[[ Data block open ]]

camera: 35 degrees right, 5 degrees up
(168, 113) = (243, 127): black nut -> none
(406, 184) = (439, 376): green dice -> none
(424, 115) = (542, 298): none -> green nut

[[ Data block closed ]]

▸ Assignment
Line by line, copy the data above.

▸ Response below
camera: 35 degrees right, 5 degrees up
(168, 113) = (243, 127): black nut -> none
(406, 184) = (439, 376): green dice -> none
(424, 115) = (542, 298): none -> green nut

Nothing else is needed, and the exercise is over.